[[ Records for processing open ]]

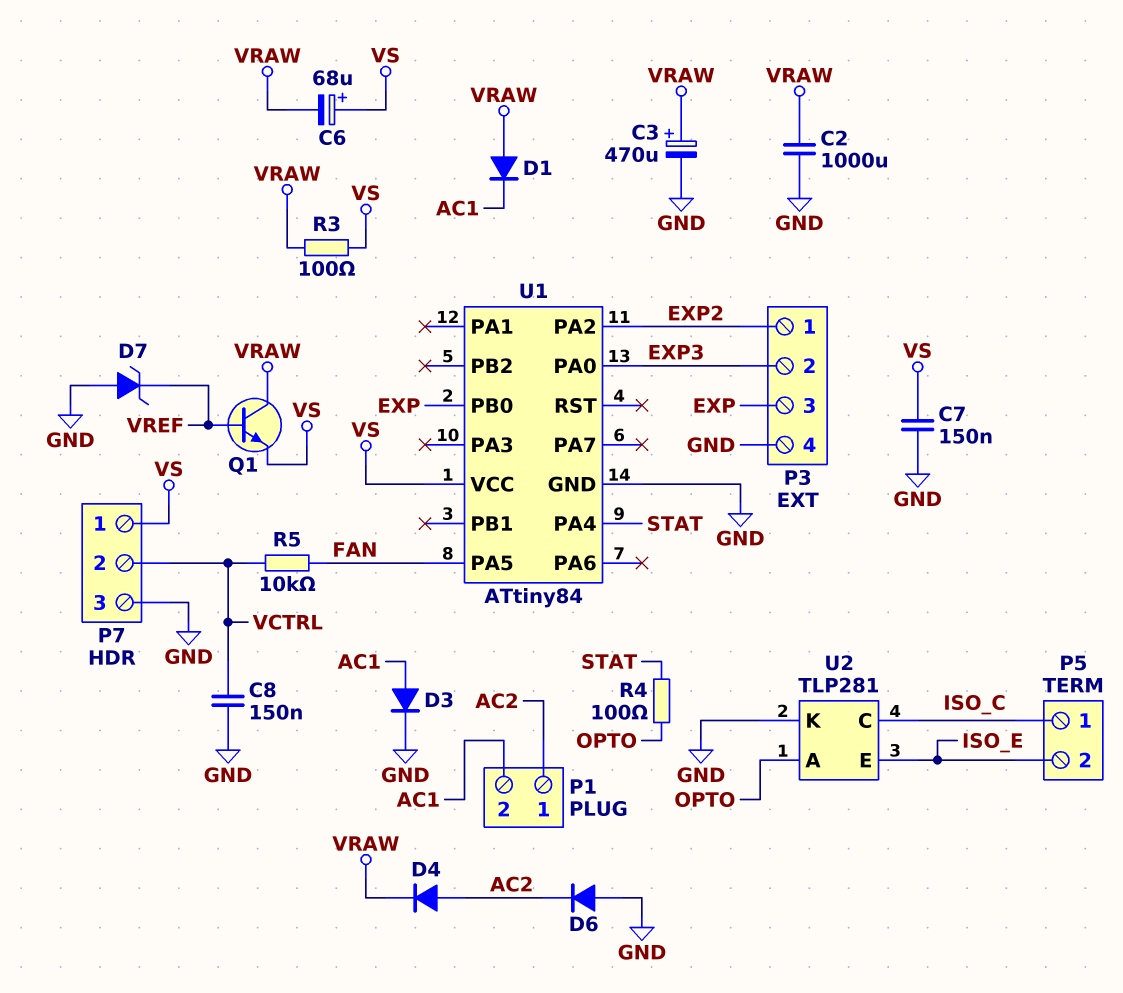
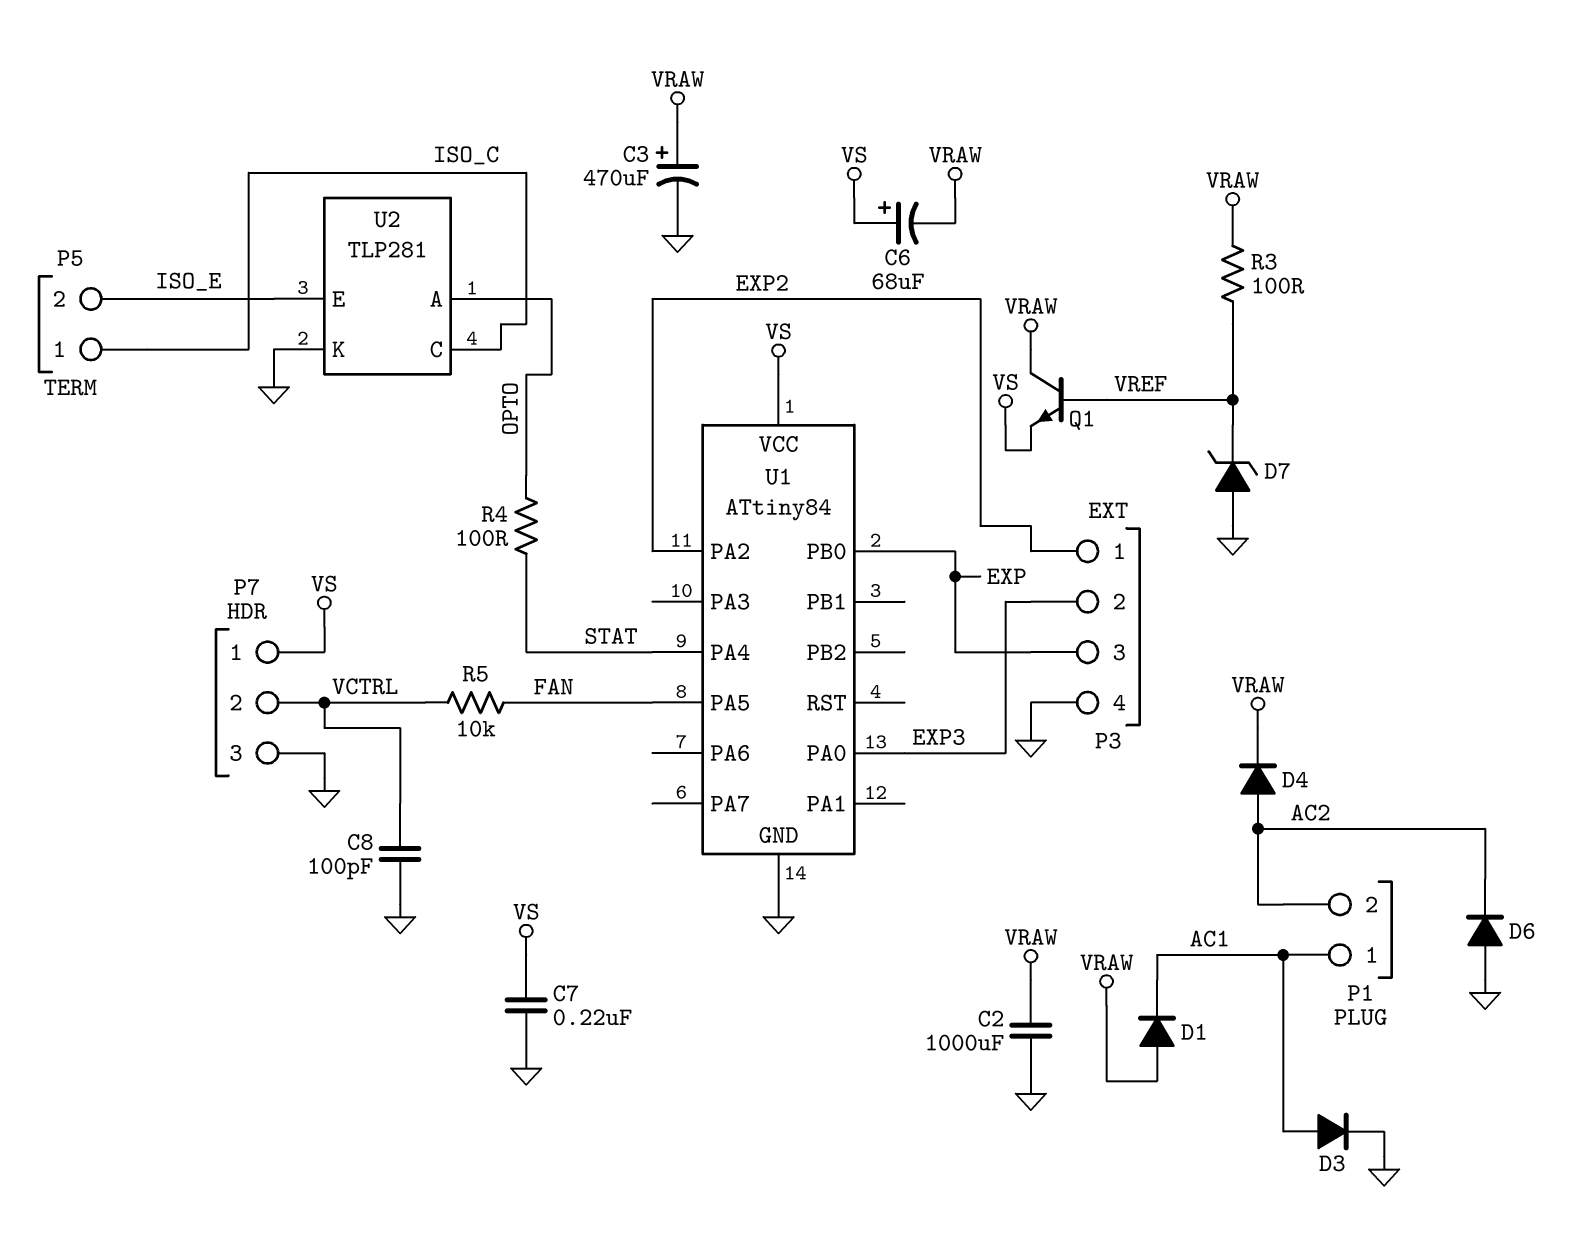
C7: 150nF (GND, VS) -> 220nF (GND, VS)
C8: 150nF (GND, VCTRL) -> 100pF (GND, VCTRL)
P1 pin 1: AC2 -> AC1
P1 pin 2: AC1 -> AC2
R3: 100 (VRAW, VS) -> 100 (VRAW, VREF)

[[ Records for processing closed ]]

Work item
Set down exactly the lines of the listing above, from the line holding "P1 pin 1: AC2 -> AC1" through its last line, with nothing added.

Task response
P1 pin 1: AC2 -> AC1
P1 pin 2: AC1 -> AC2
R3: 100 (VRAW, VS) -> 100 (VRAW, VREF)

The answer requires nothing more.